About this task: In the listing, find every line that has the string "degrees" and copy it.

Records shown:
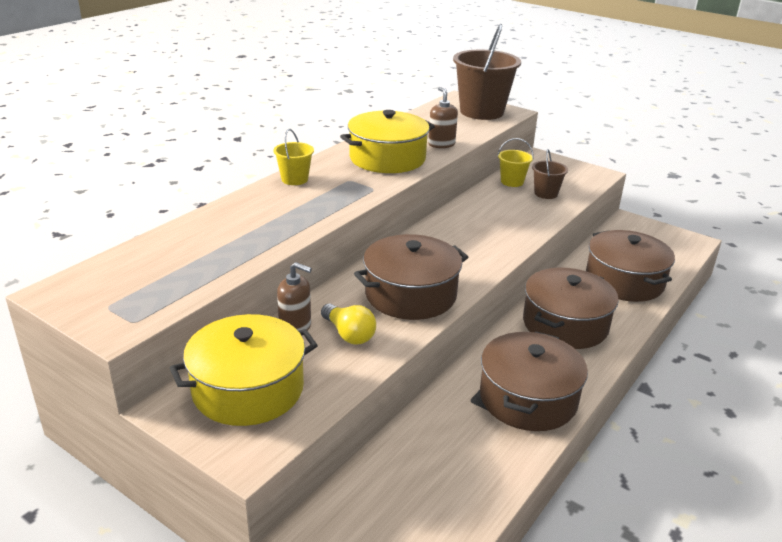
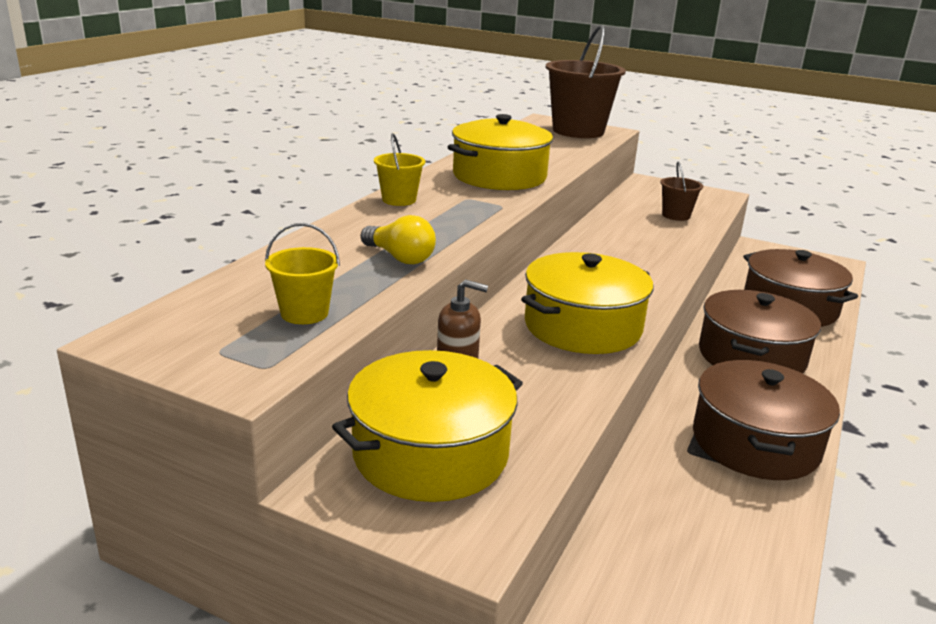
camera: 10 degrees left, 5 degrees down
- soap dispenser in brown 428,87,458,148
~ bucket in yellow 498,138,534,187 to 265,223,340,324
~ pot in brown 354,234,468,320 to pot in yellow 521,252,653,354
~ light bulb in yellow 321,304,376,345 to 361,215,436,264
* * *
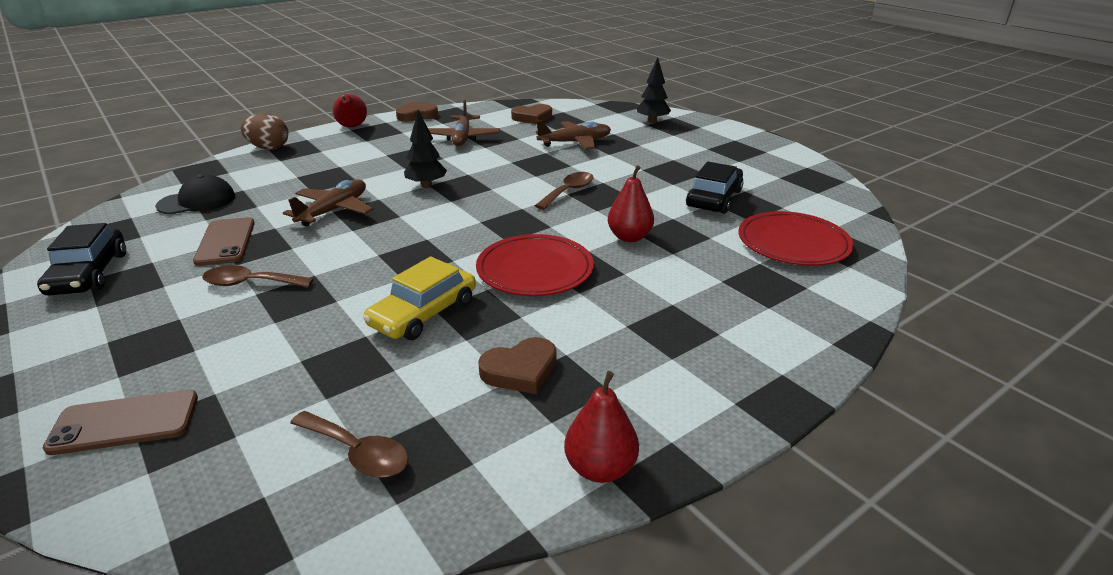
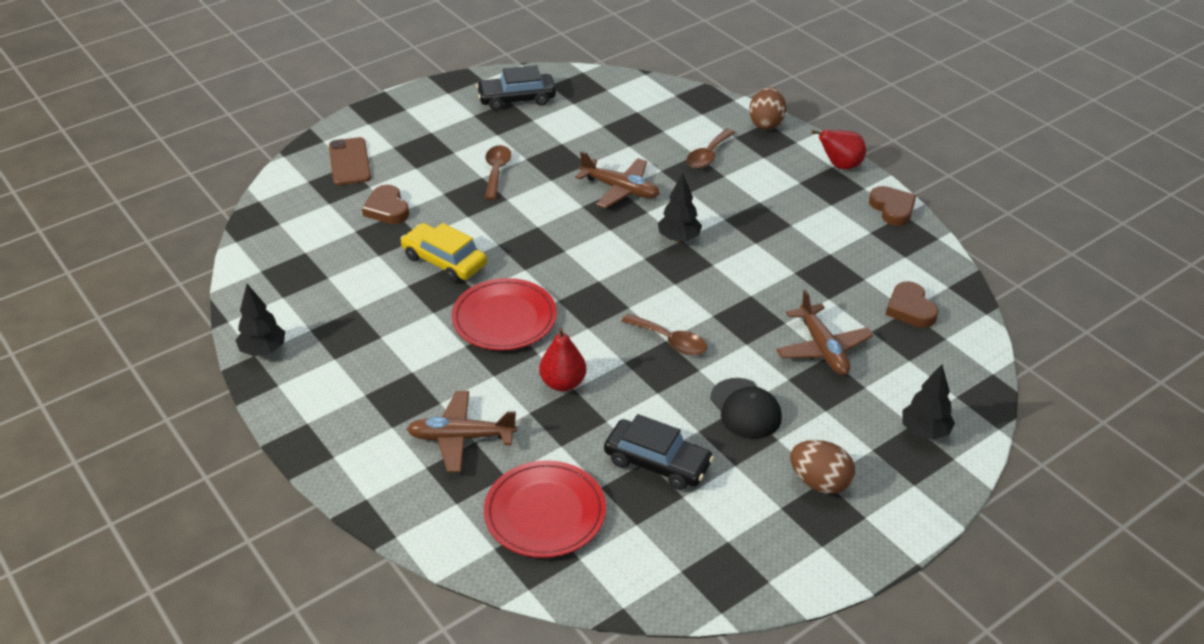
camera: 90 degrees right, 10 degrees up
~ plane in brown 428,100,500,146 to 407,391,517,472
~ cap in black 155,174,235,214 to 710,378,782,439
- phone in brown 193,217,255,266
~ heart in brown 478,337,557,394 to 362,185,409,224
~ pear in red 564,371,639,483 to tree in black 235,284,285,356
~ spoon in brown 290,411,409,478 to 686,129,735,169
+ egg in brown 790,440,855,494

Response for this exercise:
camera: 10 degrees left, 5 degrees down
camera: 90 degrees right, 10 degrees up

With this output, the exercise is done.